(Spatial reasoning data)
Start of Block

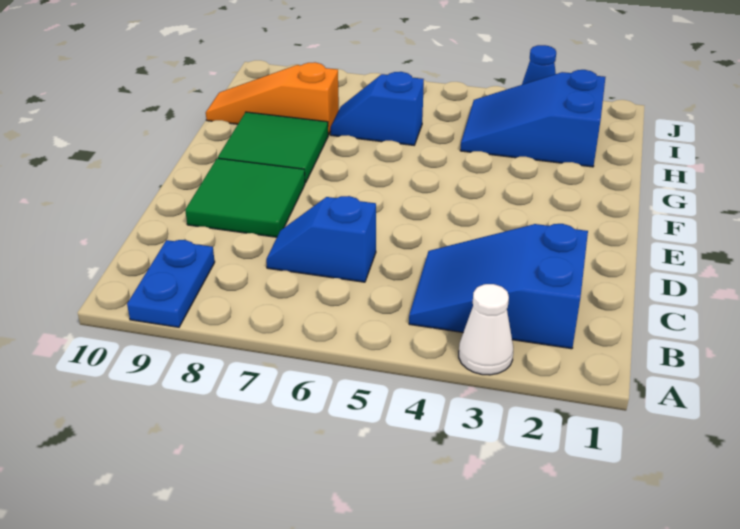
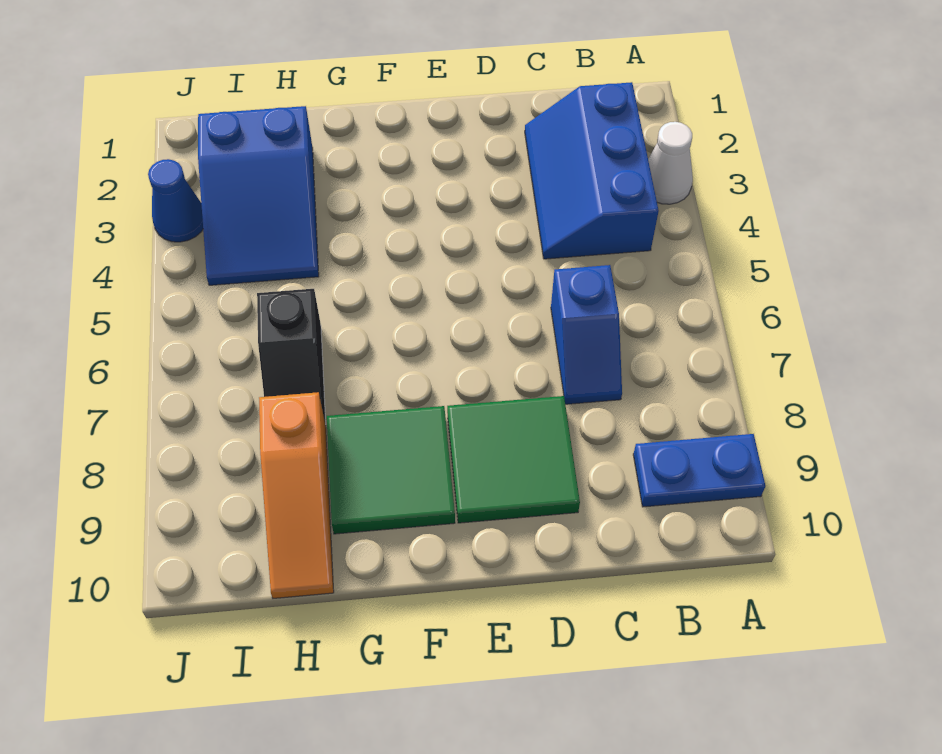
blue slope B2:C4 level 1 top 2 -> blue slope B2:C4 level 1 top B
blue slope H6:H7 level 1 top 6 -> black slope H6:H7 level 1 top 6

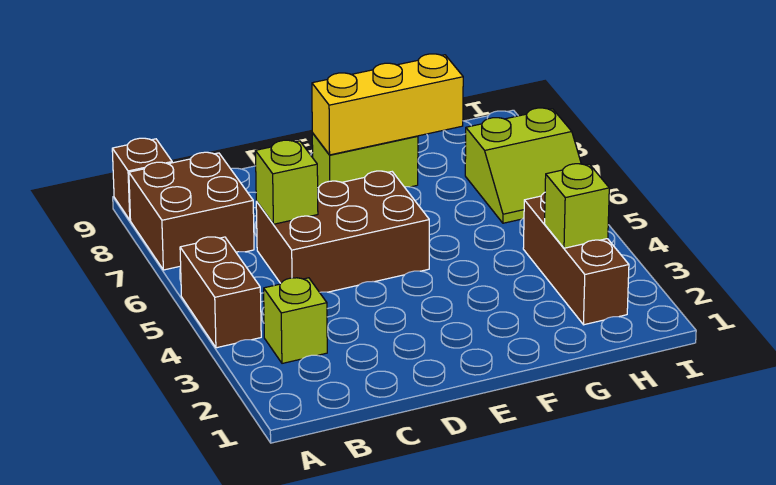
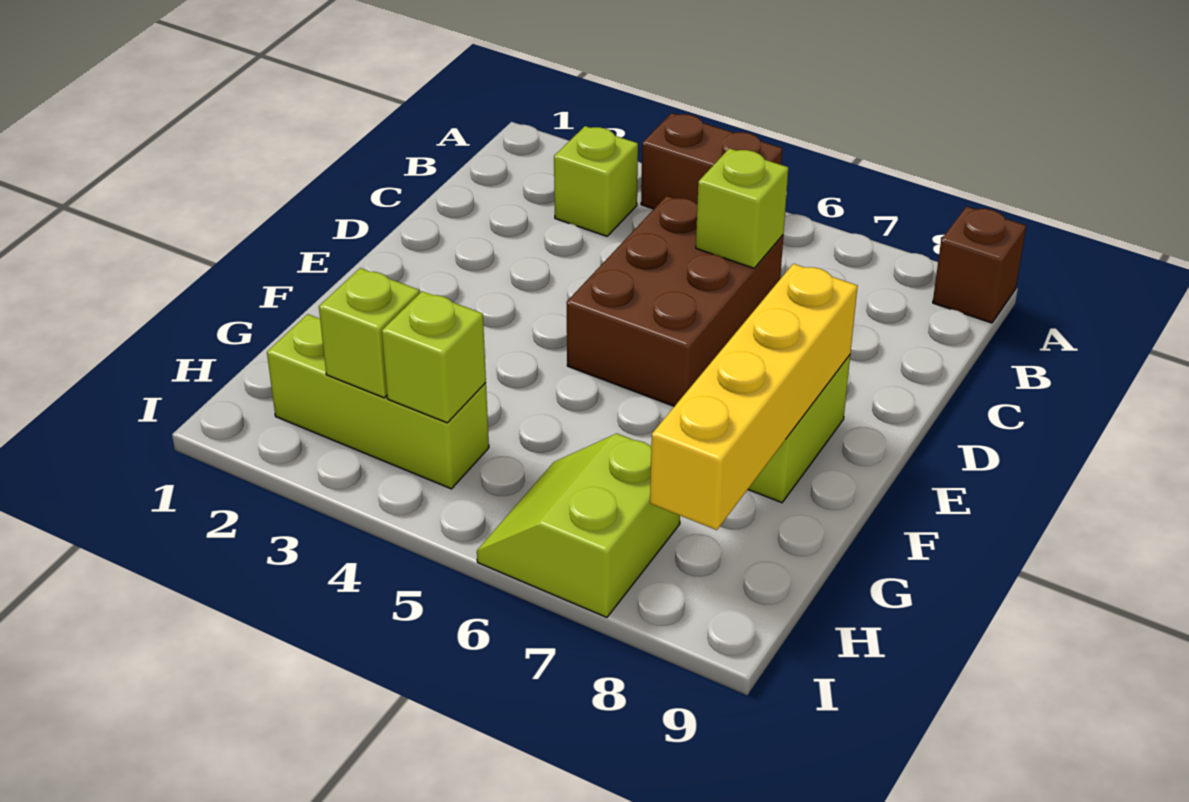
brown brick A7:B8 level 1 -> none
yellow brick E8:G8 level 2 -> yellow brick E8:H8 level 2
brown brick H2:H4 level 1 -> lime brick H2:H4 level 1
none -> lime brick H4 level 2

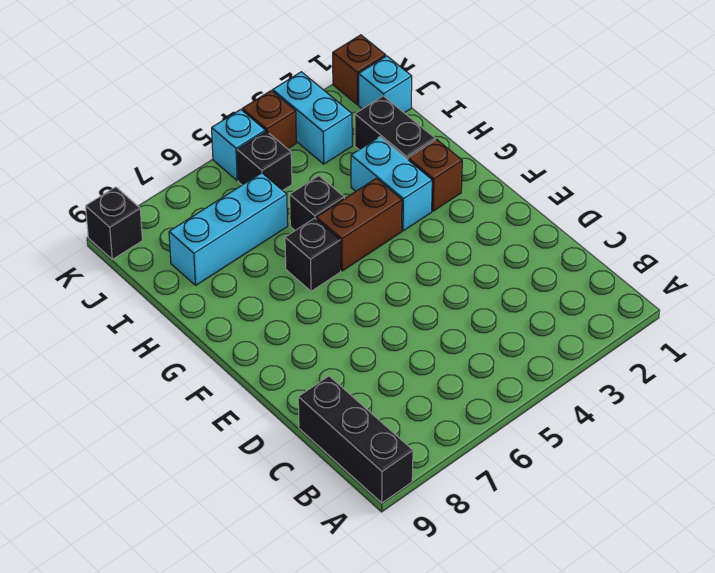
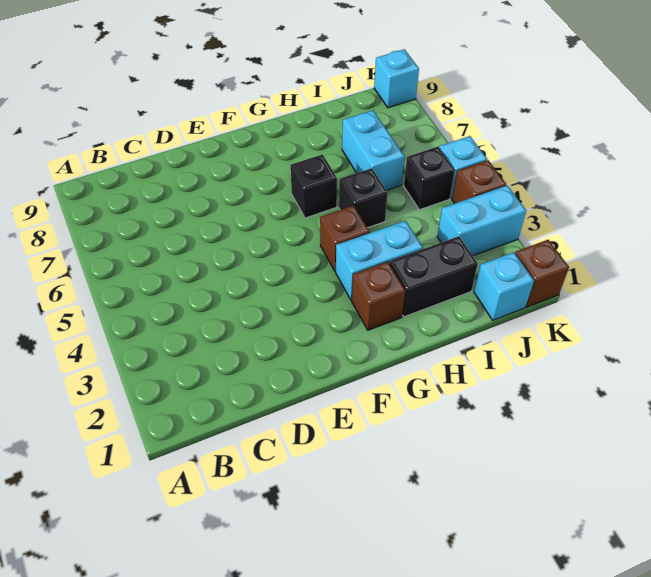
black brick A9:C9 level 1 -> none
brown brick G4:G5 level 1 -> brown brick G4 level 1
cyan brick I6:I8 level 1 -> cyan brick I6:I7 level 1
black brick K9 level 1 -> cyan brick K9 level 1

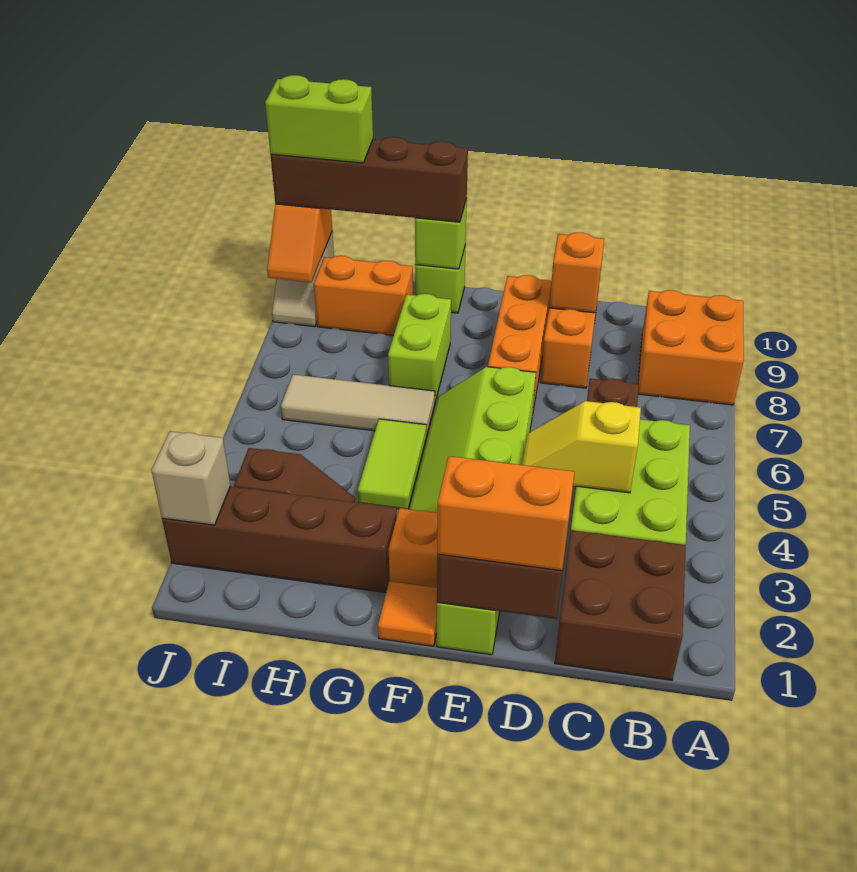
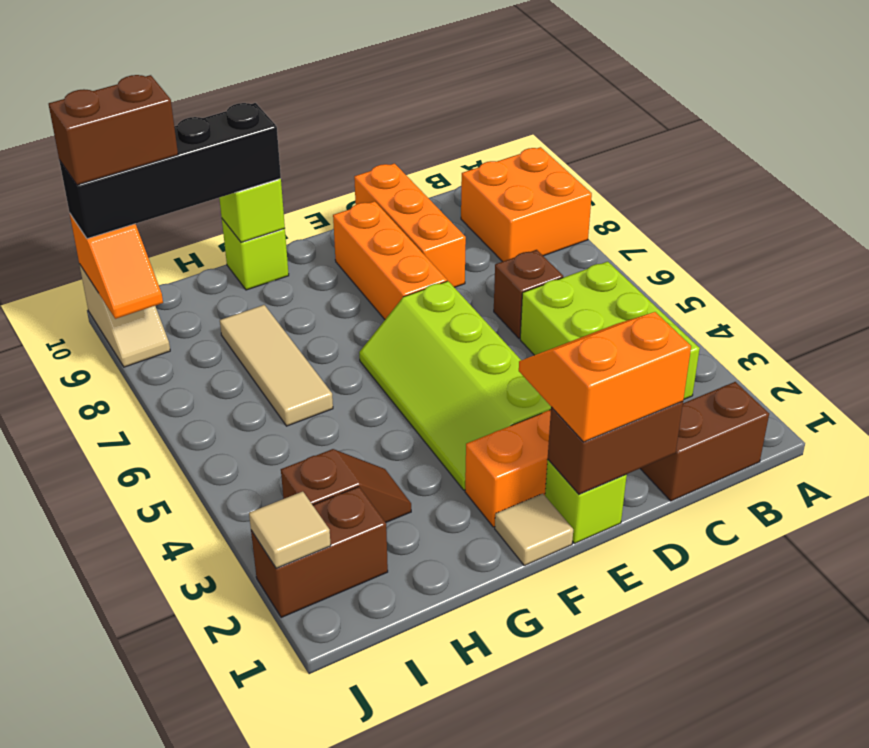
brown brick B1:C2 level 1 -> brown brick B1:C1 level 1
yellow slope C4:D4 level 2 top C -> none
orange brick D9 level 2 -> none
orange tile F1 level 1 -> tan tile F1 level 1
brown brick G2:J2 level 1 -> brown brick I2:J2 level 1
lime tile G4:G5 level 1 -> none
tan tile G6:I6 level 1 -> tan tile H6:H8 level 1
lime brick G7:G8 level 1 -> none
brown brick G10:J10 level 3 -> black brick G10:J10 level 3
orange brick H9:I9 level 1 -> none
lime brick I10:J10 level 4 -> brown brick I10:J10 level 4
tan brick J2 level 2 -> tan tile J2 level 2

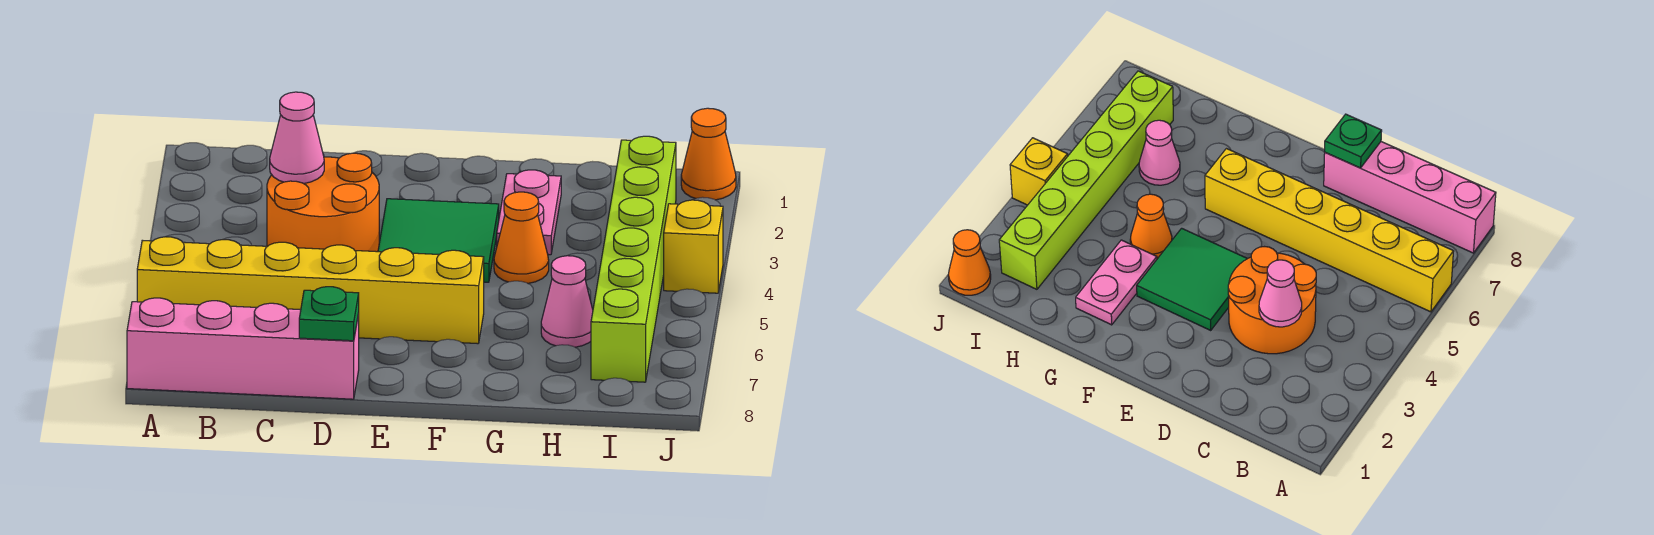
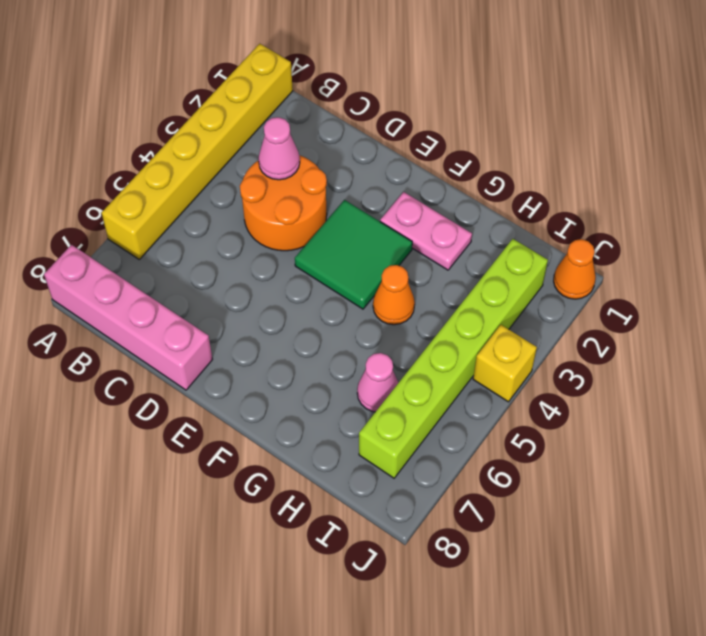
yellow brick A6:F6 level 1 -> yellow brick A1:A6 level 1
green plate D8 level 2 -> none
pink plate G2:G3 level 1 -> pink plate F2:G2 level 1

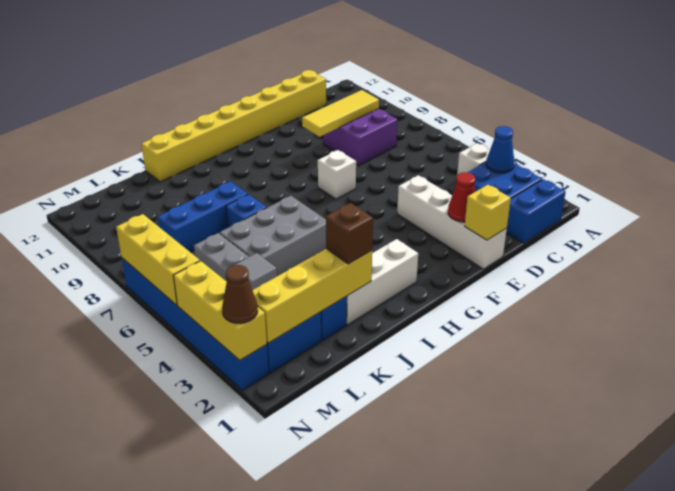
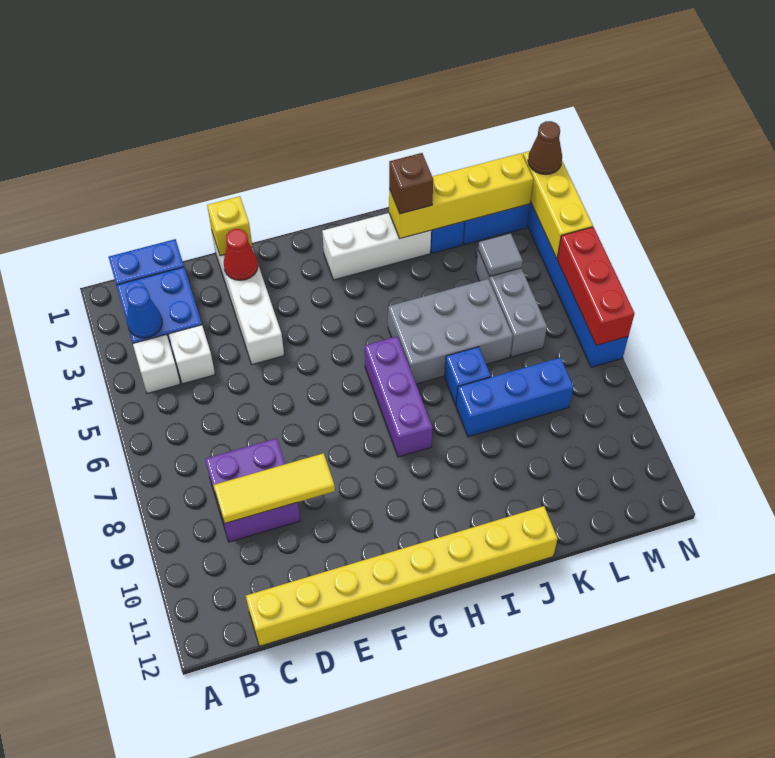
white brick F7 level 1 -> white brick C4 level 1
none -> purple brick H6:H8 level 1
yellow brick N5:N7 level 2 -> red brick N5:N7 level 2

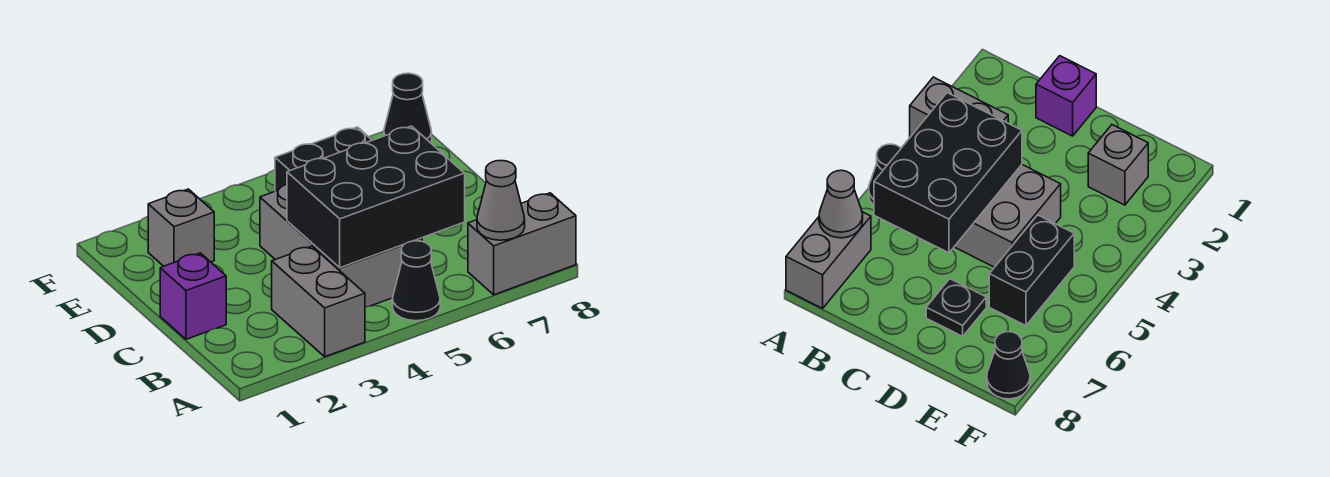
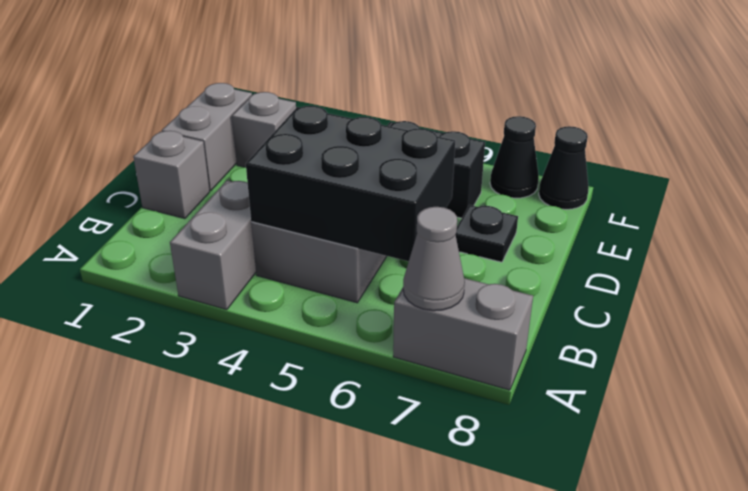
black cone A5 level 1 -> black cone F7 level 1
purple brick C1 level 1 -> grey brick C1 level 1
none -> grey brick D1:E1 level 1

End of Block

Task goal: Would you copy every line of the entries that includes the word "brown"?

Exercise response:
brown brick A7:B8 level 1 -> none
brown brick H2:H4 level 1 -> lime brick H2:H4 level 1
brown brick G4:G5 level 1 -> brown brick G4 level 1
brown brick B1:C2 level 1 -> brown brick B1:C1 level 1
brown brick G2:J2 level 1 -> brown brick I2:J2 level 1
brown brick G10:J10 level 3 -> black brick G10:J10 level 3
lime brick I10:J10 level 4 -> brown brick I10:J10 level 4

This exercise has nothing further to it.